# [Requirement]
Select, from the data, each line where "size" occurs.

** Available data follows **

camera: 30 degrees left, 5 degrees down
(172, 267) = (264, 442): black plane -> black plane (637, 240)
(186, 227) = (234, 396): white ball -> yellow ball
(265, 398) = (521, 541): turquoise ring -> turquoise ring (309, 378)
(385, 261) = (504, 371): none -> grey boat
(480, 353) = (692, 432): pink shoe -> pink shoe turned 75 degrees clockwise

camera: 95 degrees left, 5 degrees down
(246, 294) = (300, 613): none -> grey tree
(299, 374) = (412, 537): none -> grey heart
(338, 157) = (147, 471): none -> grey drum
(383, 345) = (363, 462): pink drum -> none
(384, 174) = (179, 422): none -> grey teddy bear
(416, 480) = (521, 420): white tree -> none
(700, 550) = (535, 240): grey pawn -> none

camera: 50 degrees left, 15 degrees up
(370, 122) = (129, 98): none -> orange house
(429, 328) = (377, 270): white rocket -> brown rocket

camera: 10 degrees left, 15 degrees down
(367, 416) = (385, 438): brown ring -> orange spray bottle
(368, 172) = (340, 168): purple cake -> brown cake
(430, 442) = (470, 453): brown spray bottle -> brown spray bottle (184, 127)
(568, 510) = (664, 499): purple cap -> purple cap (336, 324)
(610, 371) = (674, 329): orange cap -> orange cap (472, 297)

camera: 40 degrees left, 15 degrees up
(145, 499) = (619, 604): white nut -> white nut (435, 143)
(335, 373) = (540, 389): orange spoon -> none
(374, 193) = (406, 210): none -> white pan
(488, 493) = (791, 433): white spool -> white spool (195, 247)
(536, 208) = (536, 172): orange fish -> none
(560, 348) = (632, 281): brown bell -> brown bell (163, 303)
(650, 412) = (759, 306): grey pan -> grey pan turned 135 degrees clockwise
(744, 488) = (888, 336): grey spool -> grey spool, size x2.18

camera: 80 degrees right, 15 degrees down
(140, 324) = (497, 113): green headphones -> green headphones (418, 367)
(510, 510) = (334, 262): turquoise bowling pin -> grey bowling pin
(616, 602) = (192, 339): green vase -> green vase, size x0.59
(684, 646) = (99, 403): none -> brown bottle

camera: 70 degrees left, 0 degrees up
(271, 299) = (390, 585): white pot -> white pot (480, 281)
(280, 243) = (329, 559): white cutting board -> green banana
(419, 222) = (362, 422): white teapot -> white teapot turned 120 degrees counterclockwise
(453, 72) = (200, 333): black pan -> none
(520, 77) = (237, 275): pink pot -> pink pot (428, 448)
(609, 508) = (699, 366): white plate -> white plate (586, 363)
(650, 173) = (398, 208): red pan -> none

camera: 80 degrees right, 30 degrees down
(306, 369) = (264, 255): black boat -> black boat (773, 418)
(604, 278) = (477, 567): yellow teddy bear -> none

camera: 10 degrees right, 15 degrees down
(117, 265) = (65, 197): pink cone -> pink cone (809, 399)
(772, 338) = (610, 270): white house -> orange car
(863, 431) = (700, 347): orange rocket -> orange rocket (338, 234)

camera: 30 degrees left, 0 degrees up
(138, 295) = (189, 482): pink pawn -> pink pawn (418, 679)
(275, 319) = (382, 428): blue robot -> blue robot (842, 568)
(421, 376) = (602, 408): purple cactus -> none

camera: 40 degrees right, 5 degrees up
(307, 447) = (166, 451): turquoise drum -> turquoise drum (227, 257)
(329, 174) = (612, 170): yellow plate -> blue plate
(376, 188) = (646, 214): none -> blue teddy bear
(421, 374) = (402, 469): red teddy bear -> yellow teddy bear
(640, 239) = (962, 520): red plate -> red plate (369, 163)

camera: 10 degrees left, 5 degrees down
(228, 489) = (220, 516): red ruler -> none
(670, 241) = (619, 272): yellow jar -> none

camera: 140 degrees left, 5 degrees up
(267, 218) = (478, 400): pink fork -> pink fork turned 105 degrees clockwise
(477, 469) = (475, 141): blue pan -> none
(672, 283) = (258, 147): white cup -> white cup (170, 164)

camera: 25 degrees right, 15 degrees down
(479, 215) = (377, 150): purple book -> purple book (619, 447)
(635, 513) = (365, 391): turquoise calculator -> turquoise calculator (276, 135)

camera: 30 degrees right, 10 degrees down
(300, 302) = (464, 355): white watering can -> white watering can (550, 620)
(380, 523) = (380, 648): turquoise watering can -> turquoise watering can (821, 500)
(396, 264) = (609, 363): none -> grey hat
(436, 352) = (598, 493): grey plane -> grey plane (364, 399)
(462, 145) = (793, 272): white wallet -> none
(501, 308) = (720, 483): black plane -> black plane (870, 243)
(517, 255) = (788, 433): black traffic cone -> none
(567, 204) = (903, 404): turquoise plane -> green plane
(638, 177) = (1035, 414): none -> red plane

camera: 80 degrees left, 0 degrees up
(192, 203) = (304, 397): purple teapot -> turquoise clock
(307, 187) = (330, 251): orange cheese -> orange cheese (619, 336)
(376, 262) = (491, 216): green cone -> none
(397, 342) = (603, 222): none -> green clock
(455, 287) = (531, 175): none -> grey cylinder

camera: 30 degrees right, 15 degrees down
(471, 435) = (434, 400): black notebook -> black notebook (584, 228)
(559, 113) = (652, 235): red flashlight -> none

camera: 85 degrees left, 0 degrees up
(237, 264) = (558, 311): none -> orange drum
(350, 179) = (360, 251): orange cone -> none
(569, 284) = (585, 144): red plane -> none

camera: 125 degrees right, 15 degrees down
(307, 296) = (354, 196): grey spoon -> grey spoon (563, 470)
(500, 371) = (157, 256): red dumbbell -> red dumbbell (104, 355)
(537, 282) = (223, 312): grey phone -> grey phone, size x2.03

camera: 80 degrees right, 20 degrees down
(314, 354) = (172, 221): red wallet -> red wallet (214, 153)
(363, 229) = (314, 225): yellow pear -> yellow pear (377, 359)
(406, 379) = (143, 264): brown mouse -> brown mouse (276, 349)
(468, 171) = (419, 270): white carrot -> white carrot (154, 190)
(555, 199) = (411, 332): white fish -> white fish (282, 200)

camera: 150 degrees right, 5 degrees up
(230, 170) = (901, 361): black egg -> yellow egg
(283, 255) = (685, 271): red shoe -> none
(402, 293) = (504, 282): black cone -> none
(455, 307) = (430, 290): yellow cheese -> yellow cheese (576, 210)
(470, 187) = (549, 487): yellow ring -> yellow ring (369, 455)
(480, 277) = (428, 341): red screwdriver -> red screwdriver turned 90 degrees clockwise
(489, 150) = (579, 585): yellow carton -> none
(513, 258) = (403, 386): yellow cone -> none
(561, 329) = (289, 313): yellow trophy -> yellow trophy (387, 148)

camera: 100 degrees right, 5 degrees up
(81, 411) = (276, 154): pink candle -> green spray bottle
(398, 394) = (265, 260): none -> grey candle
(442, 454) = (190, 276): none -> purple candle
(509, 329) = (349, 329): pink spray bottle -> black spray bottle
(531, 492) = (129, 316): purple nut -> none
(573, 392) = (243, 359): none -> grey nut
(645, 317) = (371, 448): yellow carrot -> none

** End of Available data **

# [Result of the exercise]
(744, 488) = (888, 336): grey spool -> grey spool, size x2.18
(616, 602) = (192, 339): green vase -> green vase, size x0.59
(537, 282) = (223, 312): grey phone -> grey phone, size x2.03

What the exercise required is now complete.